§ **Exercise objective**
All lines of the records below that contain the word "Nudelholz" must be listed.

--*--

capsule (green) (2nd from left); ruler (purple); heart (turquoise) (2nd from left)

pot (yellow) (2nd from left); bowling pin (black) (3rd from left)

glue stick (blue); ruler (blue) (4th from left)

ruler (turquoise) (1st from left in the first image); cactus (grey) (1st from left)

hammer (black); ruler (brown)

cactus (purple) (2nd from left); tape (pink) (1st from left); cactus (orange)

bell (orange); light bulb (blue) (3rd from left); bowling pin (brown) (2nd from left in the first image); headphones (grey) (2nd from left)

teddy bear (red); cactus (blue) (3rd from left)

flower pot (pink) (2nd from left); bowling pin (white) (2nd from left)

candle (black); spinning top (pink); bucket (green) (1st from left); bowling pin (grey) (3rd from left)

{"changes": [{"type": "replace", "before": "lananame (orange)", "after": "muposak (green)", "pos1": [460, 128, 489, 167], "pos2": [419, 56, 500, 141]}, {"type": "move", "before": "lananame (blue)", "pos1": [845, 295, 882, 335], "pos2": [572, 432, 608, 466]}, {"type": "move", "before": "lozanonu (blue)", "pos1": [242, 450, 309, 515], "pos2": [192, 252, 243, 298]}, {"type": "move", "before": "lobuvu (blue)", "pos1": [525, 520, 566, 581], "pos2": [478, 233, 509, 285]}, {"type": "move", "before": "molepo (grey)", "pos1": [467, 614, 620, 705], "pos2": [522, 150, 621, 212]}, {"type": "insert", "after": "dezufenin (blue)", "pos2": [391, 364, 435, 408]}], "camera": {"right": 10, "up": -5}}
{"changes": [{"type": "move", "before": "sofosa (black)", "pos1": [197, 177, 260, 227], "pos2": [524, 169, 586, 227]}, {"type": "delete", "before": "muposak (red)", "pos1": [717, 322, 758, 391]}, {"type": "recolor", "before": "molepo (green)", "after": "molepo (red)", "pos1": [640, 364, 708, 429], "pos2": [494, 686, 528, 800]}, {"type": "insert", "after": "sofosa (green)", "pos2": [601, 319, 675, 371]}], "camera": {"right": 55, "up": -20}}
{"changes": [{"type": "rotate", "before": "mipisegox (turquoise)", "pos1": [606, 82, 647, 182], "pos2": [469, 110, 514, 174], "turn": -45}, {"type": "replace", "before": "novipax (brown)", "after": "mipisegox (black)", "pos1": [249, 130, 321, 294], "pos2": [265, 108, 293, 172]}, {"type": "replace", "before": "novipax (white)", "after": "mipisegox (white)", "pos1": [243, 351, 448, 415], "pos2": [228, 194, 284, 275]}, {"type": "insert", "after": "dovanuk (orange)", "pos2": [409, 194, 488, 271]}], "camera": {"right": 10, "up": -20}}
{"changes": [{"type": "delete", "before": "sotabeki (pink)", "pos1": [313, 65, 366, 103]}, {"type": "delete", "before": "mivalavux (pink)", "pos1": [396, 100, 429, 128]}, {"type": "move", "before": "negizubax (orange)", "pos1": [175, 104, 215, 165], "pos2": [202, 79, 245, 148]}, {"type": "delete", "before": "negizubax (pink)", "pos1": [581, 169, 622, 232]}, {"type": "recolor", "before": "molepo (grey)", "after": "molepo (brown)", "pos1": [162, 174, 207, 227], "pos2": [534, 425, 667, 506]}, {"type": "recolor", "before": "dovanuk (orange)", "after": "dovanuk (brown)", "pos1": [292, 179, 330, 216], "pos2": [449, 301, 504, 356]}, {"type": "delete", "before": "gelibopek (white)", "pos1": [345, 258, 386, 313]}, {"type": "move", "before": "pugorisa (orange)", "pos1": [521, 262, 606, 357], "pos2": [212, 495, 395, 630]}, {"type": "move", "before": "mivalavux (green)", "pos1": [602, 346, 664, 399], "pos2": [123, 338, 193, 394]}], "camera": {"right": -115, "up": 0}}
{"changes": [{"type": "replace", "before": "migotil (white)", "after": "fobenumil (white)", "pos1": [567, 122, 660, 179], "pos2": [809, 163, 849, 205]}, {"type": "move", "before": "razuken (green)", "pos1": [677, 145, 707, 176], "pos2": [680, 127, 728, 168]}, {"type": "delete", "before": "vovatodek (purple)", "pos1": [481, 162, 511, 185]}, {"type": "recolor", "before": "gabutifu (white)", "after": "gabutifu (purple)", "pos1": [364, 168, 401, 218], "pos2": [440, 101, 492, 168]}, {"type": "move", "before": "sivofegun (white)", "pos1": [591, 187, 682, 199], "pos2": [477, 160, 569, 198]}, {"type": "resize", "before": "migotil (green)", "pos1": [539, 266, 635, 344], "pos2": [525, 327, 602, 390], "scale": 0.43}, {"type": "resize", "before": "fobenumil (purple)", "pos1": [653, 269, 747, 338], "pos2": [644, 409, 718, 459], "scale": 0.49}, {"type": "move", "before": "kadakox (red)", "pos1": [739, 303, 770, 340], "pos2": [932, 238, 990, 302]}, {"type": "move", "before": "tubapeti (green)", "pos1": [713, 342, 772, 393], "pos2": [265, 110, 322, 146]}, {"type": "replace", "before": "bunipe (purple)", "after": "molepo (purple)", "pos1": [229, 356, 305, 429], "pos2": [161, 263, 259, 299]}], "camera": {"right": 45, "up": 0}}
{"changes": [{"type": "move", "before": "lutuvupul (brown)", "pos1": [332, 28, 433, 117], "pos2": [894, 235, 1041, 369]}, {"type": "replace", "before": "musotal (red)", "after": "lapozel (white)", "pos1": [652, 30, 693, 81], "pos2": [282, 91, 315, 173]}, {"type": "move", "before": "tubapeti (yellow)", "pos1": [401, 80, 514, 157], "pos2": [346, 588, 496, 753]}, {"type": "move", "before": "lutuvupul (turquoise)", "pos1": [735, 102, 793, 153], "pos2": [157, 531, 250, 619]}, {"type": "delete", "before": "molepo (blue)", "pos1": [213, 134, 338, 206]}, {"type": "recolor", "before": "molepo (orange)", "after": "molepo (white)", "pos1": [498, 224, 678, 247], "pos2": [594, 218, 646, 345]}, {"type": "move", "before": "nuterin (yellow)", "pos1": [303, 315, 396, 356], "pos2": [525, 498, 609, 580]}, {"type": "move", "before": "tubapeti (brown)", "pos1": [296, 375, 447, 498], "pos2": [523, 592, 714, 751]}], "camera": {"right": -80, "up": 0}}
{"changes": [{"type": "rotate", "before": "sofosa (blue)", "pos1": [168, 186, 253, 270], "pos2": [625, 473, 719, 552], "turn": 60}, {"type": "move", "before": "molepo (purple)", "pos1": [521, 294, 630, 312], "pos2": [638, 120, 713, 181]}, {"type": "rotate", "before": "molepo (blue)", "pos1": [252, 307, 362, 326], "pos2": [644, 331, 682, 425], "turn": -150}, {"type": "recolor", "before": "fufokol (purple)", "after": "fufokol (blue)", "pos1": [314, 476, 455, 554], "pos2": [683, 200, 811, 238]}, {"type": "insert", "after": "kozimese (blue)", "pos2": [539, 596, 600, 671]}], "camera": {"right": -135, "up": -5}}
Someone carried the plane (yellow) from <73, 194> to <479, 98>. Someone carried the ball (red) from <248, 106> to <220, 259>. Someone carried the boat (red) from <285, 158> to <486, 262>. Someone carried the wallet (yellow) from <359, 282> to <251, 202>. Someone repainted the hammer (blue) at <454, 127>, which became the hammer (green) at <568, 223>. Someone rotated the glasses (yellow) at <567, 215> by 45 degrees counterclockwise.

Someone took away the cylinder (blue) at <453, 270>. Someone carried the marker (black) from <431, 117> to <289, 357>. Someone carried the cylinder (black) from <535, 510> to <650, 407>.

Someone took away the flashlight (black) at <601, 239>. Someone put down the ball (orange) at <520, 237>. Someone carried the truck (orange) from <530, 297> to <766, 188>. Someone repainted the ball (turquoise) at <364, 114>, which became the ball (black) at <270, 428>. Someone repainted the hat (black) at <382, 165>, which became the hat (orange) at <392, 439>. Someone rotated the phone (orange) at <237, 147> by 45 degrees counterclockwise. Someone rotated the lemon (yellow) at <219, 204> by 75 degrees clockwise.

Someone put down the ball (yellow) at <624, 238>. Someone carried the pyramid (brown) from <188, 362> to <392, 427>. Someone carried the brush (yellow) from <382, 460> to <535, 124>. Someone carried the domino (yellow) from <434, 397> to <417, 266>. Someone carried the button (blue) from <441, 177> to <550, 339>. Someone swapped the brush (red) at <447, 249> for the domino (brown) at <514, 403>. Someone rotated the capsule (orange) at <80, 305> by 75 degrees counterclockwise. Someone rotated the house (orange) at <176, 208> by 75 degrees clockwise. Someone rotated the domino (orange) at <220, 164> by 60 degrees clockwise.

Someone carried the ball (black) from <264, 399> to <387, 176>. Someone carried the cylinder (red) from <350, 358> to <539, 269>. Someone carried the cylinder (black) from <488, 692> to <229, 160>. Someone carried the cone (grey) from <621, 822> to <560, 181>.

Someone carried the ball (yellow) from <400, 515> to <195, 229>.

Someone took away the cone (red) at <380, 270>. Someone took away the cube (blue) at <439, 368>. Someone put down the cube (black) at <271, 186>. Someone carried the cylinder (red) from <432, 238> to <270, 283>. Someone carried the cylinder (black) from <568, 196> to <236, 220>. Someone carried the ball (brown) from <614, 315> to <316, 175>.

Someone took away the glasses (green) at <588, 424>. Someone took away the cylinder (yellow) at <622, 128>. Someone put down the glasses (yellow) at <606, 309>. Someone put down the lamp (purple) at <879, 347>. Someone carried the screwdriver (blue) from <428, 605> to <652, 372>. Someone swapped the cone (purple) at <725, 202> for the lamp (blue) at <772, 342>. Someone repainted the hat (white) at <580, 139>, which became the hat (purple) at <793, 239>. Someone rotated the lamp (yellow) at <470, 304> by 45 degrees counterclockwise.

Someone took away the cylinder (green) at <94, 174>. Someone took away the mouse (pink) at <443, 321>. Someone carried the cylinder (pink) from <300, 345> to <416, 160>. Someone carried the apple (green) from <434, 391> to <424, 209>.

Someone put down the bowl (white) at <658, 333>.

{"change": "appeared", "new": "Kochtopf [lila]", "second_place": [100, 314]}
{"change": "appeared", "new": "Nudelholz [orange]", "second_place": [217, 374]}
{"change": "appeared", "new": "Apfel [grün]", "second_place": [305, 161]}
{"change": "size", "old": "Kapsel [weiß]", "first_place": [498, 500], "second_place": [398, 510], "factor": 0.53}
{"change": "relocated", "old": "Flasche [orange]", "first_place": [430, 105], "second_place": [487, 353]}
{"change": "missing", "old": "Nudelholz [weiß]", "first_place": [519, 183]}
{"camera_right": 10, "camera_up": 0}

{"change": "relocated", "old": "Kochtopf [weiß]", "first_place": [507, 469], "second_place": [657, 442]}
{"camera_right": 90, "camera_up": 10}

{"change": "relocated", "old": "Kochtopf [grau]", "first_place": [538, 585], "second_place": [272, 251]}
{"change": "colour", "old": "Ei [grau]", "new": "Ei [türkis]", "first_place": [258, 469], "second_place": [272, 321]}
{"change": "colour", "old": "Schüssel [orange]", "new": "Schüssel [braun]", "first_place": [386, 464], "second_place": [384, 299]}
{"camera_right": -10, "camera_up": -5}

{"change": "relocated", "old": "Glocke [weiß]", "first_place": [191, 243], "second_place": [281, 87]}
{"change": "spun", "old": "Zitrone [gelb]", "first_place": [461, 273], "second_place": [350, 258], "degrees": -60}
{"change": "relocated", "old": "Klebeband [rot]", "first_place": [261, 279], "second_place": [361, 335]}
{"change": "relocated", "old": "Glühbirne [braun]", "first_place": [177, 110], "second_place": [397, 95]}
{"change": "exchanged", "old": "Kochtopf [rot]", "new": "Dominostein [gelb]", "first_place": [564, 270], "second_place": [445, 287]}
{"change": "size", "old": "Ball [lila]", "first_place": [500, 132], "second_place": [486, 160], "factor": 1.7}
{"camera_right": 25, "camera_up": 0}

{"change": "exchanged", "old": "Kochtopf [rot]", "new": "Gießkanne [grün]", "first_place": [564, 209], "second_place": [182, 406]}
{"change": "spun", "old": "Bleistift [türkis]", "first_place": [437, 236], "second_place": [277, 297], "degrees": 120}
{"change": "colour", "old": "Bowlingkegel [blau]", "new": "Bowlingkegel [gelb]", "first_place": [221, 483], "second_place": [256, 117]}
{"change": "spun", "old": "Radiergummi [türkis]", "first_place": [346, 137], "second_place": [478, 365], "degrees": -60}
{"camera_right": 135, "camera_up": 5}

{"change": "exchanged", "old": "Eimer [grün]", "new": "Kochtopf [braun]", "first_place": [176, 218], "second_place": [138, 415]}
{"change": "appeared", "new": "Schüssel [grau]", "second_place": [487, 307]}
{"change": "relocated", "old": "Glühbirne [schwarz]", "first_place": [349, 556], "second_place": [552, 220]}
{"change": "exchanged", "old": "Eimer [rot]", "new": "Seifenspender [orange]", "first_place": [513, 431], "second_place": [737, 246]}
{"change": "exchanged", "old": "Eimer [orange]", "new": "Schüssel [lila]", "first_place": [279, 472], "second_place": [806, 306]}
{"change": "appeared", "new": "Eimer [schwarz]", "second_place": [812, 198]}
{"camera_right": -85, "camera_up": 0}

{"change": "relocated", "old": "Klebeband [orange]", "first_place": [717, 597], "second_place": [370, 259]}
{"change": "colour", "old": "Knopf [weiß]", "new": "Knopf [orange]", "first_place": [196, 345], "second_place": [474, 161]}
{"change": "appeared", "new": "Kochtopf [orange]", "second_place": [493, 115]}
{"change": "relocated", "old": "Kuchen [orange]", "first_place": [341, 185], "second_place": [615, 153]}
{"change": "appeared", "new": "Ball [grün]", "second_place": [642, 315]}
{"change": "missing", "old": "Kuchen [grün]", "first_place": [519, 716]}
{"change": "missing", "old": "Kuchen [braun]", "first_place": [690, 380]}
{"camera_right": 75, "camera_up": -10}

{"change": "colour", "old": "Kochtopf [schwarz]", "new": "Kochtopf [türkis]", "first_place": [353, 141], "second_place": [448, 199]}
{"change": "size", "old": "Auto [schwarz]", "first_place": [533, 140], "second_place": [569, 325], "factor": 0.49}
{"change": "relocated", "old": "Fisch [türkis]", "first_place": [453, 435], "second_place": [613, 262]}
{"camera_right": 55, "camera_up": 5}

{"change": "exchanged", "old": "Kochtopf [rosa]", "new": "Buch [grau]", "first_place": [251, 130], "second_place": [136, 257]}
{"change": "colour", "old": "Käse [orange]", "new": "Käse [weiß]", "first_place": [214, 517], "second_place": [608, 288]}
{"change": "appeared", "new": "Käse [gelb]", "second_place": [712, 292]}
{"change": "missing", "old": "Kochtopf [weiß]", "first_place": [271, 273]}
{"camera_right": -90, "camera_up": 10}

--*--

§ **Answer box**
{"change": "appeared", "new": "Nudelholz [orange]", "second_place": [217, 374]}
{"change": "missing", "old": "Nudelholz [weiß]", "first_place": [519, 183]}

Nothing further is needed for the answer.